### Try it
When the line containing "U1 pin out: AMP -> SPK" is found in the data below, copy it and each line after it through the line containing "SW1: switch (+5V, N_19) -> button (+5V, N_19)", exactly and with no others.

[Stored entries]
·····
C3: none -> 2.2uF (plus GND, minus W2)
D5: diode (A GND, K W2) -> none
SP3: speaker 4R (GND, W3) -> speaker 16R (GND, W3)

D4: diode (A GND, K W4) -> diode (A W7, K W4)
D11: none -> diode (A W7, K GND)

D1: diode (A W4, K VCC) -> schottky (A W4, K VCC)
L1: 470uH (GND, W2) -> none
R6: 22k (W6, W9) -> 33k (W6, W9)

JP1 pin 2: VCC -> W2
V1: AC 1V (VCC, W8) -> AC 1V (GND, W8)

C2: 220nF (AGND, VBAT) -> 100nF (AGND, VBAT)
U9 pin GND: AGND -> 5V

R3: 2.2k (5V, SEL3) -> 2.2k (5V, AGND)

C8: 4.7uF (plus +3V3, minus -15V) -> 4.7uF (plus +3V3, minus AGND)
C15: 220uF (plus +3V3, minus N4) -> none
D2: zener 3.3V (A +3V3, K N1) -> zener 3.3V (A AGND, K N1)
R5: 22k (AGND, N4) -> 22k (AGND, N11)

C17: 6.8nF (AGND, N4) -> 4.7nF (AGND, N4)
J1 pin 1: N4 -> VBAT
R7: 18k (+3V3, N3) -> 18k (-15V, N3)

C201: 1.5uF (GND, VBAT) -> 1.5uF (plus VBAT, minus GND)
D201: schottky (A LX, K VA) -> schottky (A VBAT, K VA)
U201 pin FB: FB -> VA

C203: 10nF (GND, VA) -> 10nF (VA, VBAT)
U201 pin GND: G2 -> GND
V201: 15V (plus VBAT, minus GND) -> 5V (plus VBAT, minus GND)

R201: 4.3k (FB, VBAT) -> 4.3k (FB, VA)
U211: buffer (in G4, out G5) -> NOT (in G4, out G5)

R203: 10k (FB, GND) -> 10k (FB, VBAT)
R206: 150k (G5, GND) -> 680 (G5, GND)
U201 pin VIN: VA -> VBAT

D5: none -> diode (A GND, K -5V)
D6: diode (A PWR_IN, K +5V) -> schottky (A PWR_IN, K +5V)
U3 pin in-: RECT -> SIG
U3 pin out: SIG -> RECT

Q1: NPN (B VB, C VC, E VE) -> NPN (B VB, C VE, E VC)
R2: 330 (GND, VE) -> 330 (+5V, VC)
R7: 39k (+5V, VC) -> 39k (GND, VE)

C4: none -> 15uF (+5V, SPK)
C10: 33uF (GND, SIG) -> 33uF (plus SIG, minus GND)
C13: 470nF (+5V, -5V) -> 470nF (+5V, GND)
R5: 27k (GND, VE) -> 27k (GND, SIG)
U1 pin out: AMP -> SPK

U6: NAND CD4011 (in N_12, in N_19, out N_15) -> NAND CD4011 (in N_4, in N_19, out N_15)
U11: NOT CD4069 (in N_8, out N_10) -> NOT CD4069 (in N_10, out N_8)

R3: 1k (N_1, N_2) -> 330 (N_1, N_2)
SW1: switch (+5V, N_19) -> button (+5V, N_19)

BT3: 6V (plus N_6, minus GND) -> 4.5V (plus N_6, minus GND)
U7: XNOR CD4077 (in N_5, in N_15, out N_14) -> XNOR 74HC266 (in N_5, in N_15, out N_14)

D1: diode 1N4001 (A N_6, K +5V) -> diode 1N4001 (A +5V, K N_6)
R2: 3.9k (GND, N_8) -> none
·····
### The completed task
U1 pin out: AMP -> SPK

U6: NAND CD4011 (in N_12, in N_19, out N_15) -> NAND CD4011 (in N_4, in N_19, out N_15)
U11: NOT CD4069 (in N_8, out N_10) -> NOT CD4069 (in N_10, out N_8)

R3: 1k (N_1, N_2) -> 330 (N_1, N_2)
SW1: switch (+5V, N_19) -> button (+5V, N_19)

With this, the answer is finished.